Task inputs:
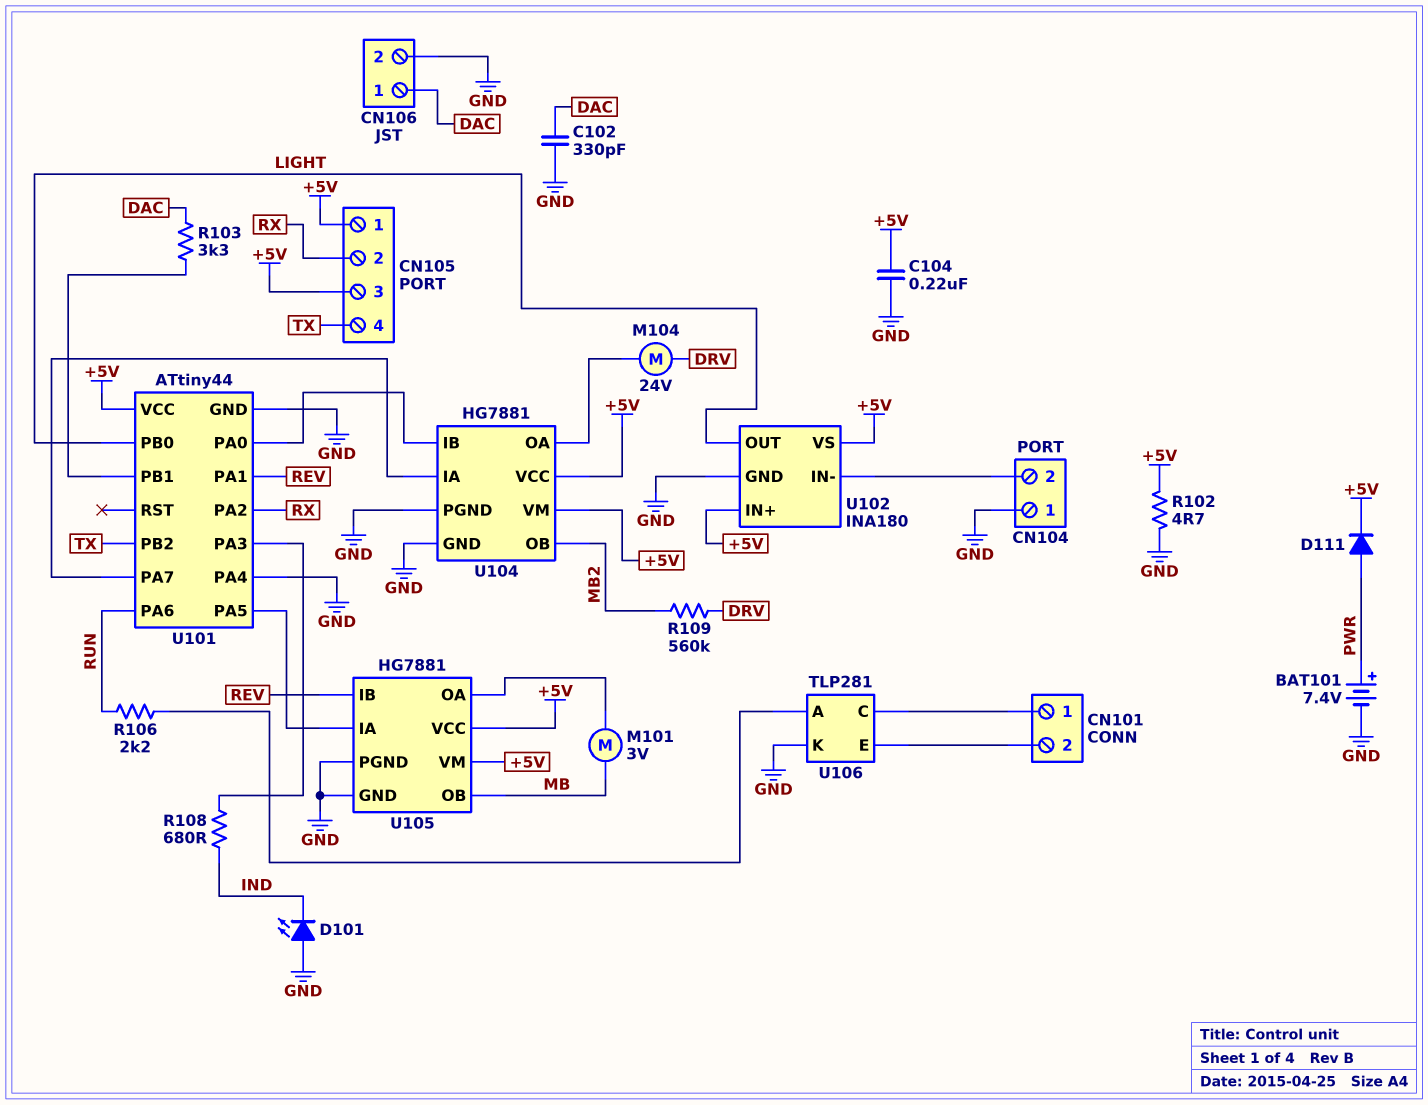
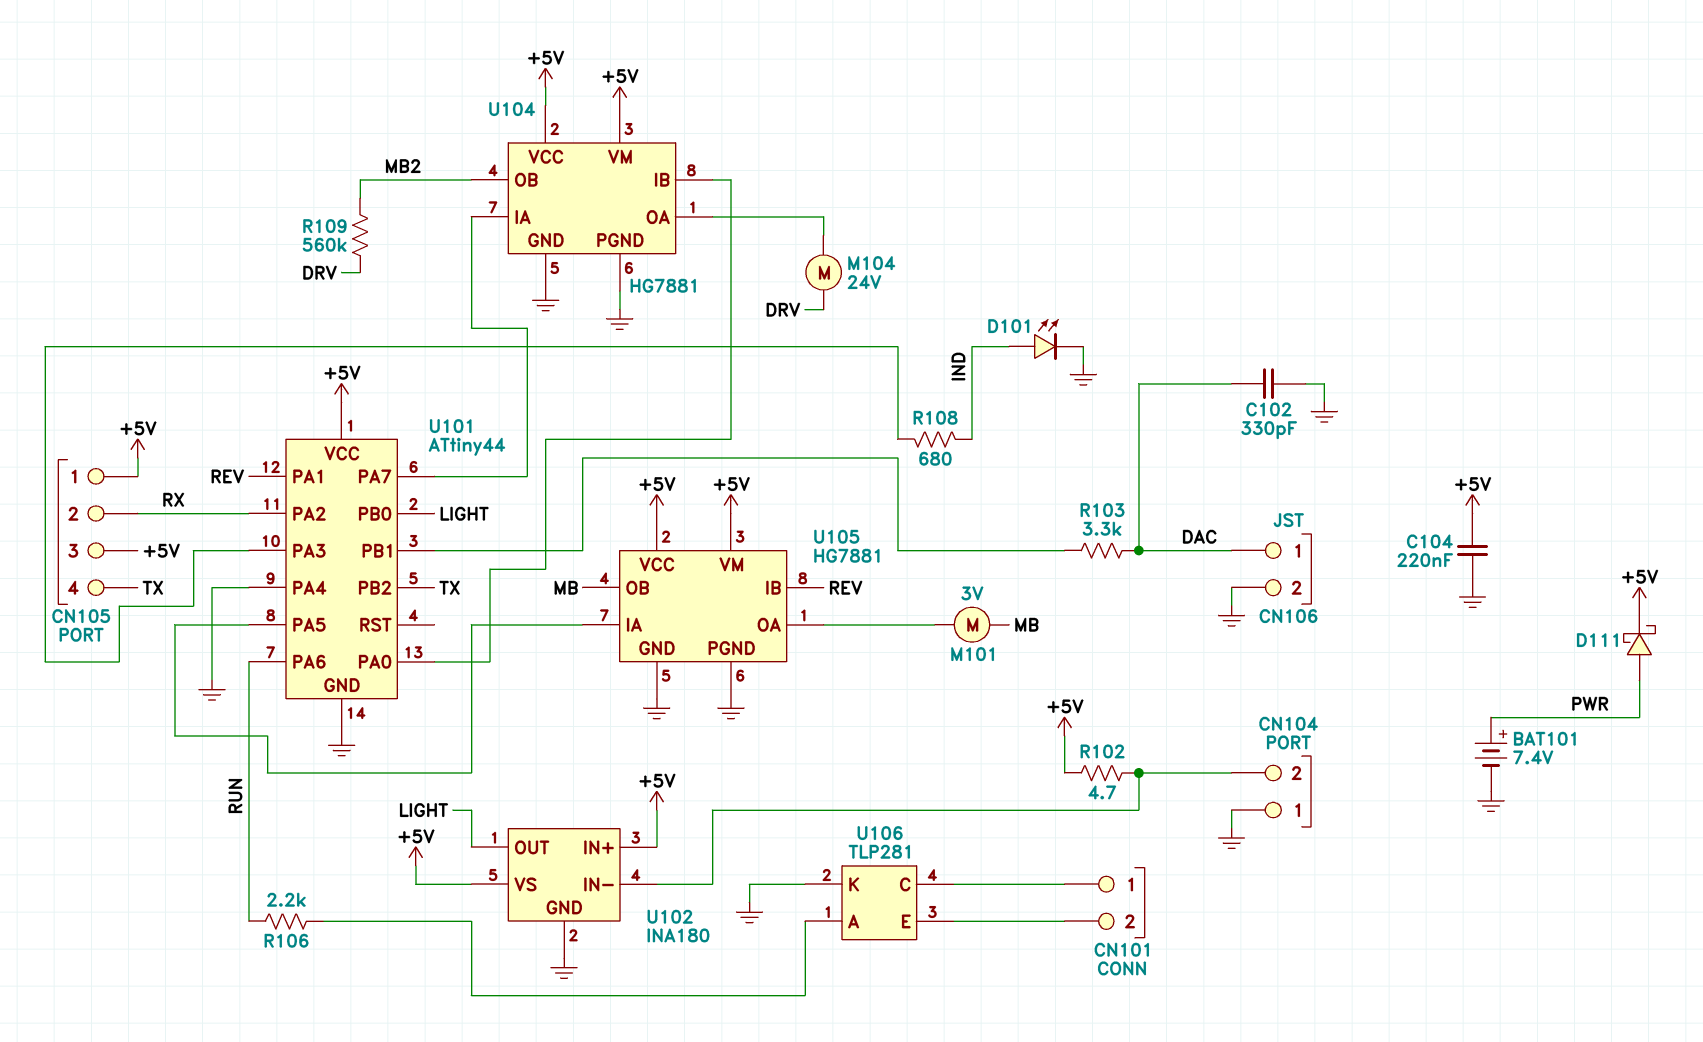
D101: LED (A GND, K IND) -> LED (A IND, K GND)
D111: diode (A PWR, K +5V) -> schottky (A PWR, K +5V)
R102: 4.7 (+5V, GND) -> 4.7 (+5V, CN104/2)

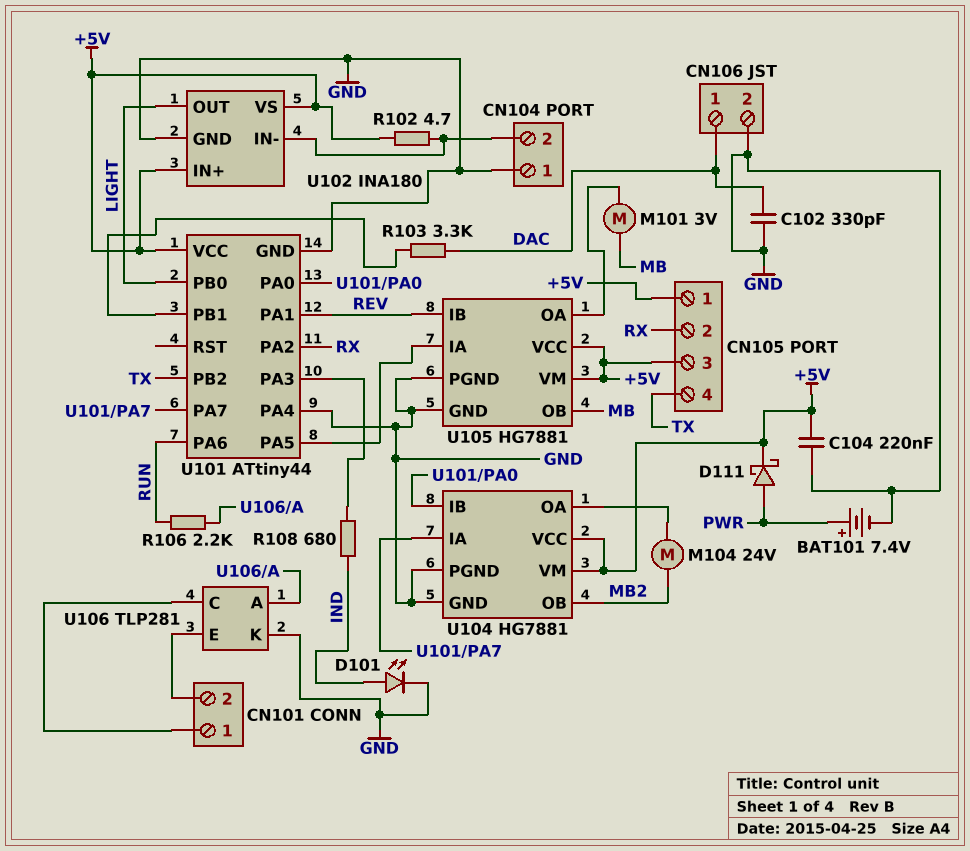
M104: motor 24V (DRV, U104/OA) -> motor 24V (MB2, U104/OA)
R109: 560k (DRV, MB2) -> none

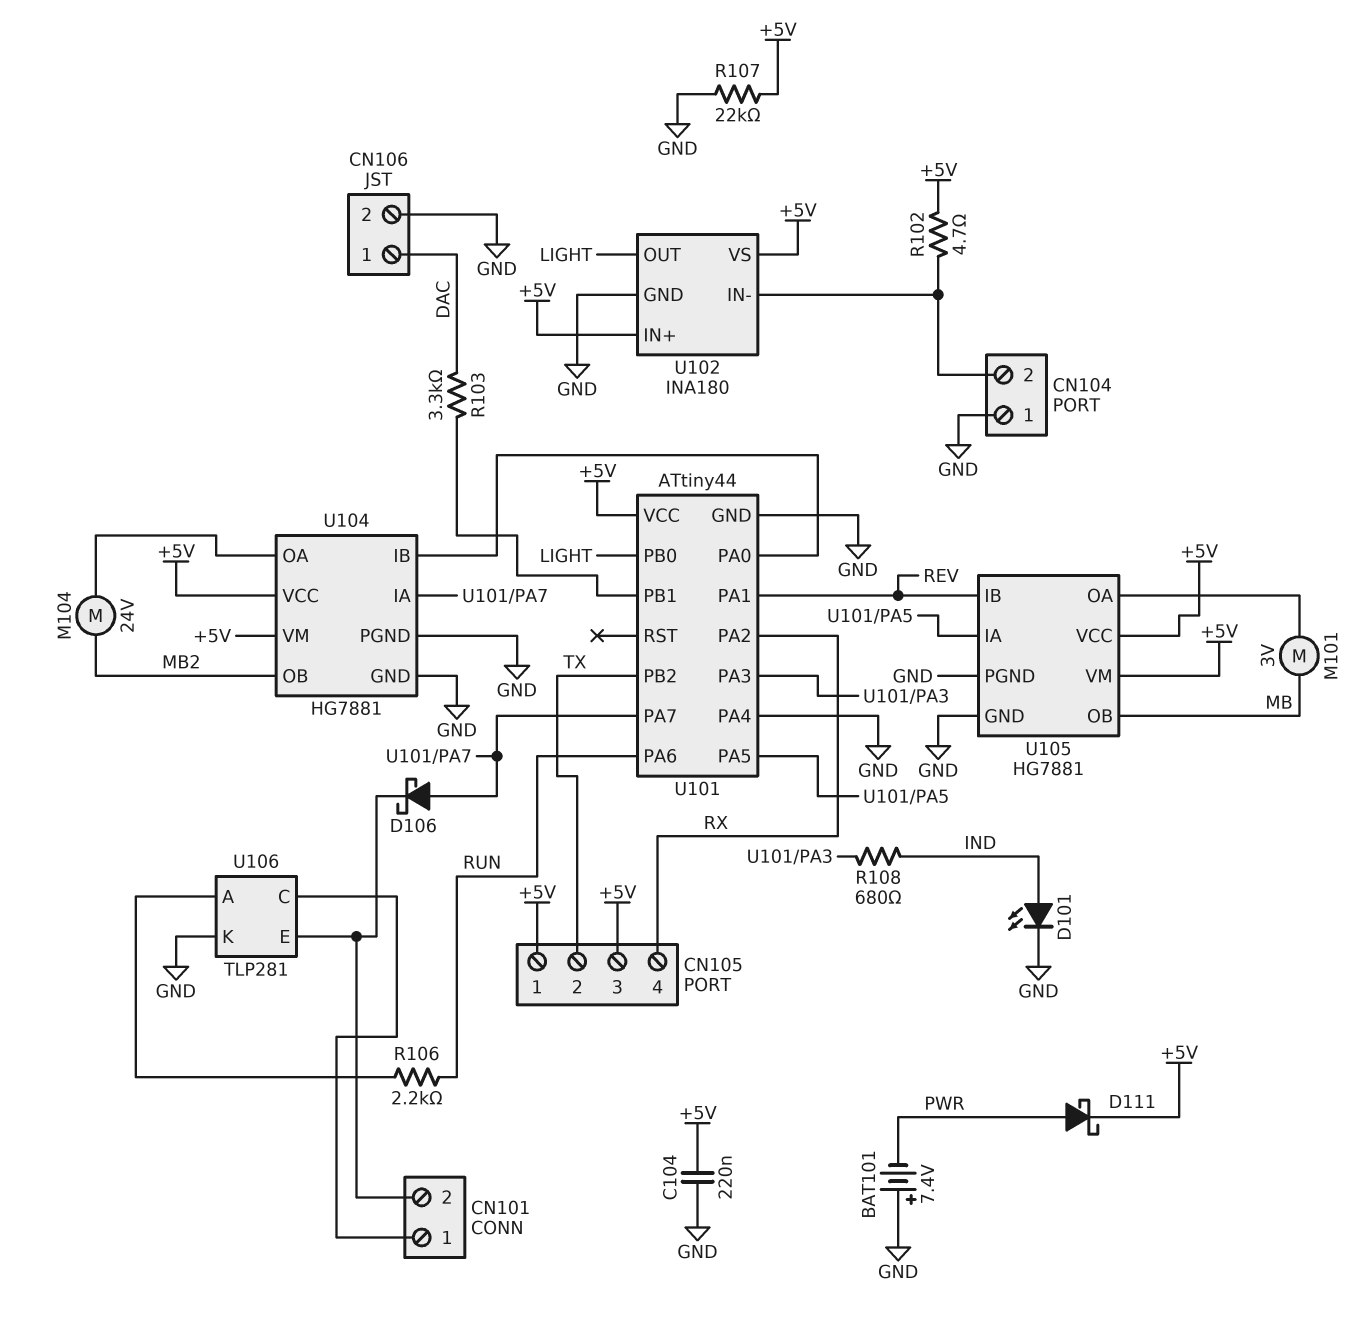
BAT101: 7.4V (plus PWR, minus GND) -> 7.4V (plus GND, minus PWR)
C102: 330pF (DAC, GND) -> none
CN105 pin 2: RX -> TX
CN105 pin 4: TX -> RX
D106: none -> schottky (A U101/PA7, K CN101/2)
R107: none -> 22k (+5V, GND)

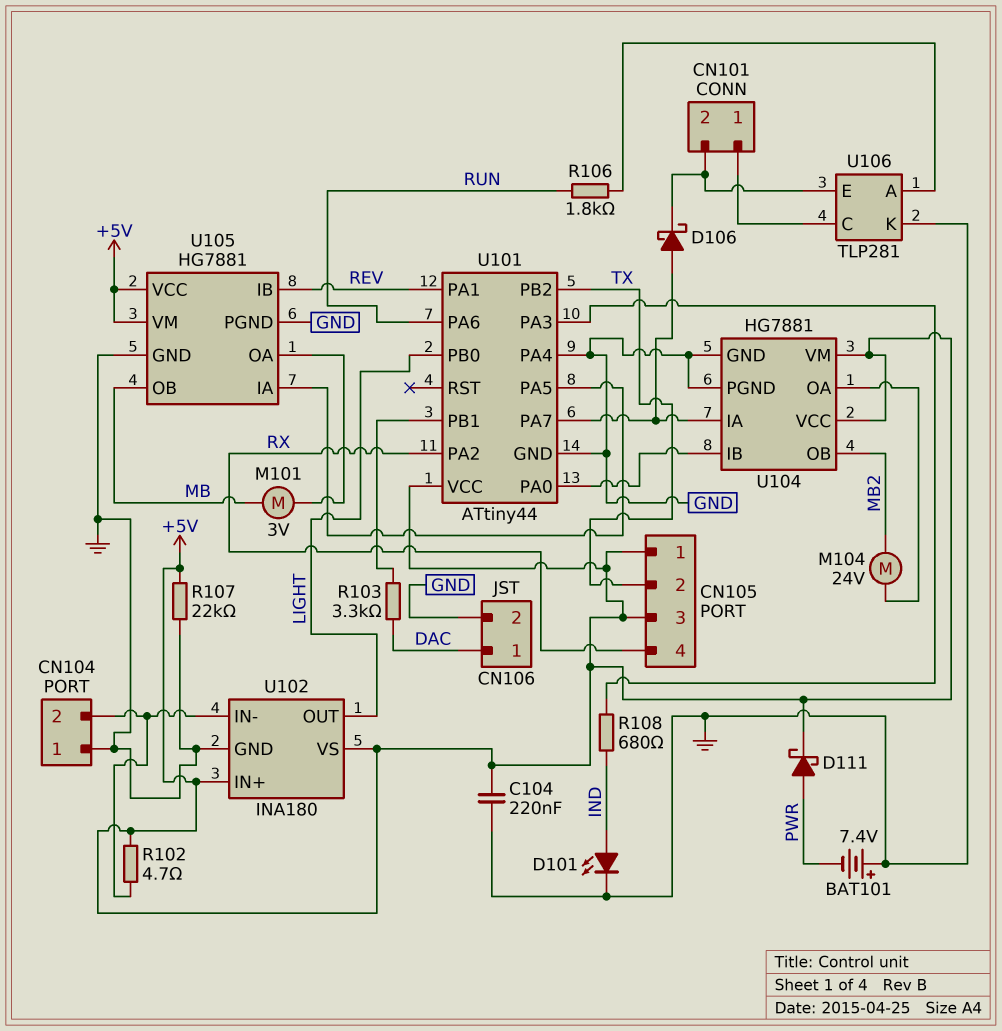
R106: 2.2k (RUN, U106/A) -> 1.8k (RUN, U106/A)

About this task:
From the entries above, extract every line where the word "schottky" appears.

Reply:
D111: diode (A PWR, K +5V) -> schottky (A PWR, K +5V)
D106: none -> schottky (A U101/PA7, K CN101/2)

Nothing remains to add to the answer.